Give the lines in the records below as a JSON list of strings, one string per line and no blank lines, starting at the line containing "Question: Does matte" and ending at the line containing "Question: Among these points, which one is farthest".

>>

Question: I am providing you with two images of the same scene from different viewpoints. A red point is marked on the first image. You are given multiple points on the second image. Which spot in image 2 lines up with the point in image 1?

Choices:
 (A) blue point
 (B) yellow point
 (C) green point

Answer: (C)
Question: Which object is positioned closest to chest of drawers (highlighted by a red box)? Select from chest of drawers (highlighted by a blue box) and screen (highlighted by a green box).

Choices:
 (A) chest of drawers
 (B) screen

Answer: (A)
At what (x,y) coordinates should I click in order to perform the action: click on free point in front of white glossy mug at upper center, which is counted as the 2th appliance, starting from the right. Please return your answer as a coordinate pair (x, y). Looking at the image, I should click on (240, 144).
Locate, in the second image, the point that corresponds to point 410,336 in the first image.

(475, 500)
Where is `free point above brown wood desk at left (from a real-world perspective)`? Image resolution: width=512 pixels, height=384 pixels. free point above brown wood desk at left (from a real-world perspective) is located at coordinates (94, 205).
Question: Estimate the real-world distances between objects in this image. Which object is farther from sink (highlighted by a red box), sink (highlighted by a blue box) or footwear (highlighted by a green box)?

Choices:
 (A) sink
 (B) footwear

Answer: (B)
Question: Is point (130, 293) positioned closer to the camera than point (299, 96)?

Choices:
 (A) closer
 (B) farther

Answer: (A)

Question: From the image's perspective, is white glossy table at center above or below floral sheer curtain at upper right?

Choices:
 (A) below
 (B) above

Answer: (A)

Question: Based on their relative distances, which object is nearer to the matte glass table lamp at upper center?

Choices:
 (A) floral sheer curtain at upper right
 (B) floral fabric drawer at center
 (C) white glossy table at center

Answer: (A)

<<
>>

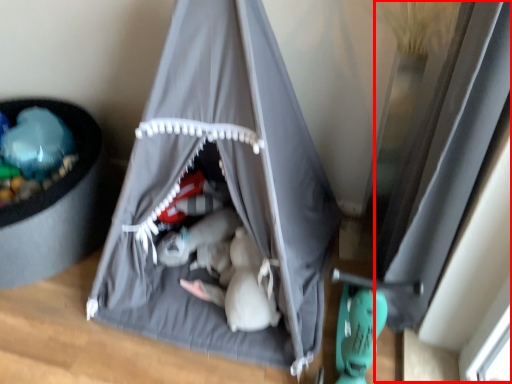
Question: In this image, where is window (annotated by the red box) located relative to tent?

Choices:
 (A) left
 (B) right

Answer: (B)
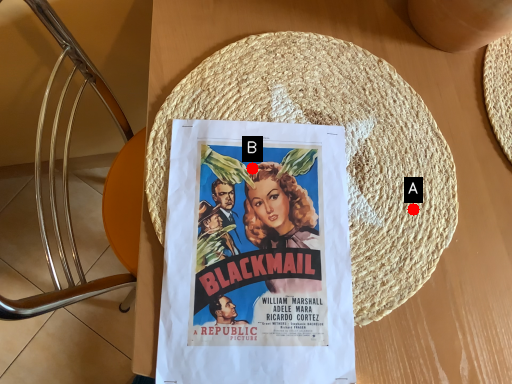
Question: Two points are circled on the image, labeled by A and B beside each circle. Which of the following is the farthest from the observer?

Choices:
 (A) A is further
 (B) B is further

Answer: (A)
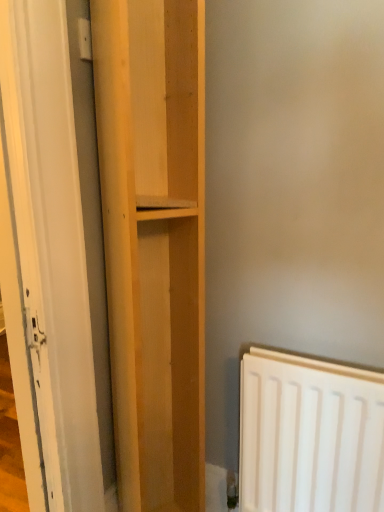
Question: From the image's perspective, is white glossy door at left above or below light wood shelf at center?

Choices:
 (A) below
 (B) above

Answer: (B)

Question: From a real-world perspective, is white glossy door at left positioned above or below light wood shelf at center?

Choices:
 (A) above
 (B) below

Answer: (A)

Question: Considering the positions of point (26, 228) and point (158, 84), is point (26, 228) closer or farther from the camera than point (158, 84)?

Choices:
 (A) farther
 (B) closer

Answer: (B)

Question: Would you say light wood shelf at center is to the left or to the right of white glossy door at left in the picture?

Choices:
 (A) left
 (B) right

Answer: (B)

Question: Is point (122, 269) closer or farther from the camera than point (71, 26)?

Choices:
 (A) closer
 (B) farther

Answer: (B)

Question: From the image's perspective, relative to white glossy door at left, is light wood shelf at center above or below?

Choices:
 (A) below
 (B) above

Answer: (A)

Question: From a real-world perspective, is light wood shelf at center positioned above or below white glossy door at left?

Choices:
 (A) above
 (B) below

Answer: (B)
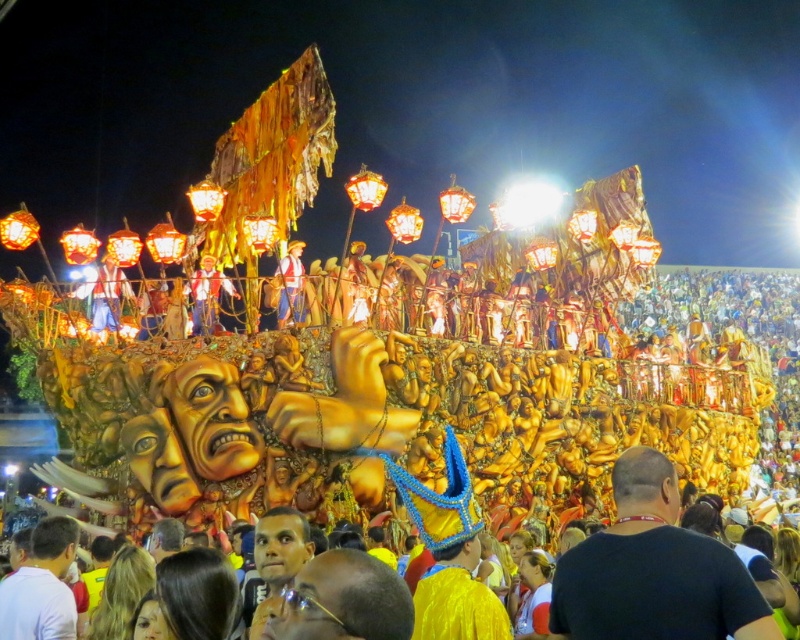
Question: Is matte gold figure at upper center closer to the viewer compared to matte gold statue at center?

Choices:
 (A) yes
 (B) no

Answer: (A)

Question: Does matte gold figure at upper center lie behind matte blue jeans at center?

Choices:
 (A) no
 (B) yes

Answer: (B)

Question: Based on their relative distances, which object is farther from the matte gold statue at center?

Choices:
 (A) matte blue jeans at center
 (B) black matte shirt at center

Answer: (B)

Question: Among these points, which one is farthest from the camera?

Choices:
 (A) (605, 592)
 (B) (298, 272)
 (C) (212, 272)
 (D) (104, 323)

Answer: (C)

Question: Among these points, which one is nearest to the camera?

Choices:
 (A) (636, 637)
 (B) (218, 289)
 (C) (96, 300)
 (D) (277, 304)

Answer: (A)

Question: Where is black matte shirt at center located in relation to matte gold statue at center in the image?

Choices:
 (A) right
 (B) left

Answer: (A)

<<

§ **EXPECTED ANSWER**:
[
  "Question: Does matte gold figure at upper center lie behind matte blue jeans at center?",
  "Choices:",
  " (A) no",
  " (B) yes",
  "Answer: (B)",
  "Question: Based on their relative distances, which object is farther from the matte gold statue at center?",
  "Choices:",
  " (A) matte blue jeans at center",
  " (B) black matte shirt at center",
  "Answer: (B)",
  "Question: Among these points, which one is farthest from the camera?"
]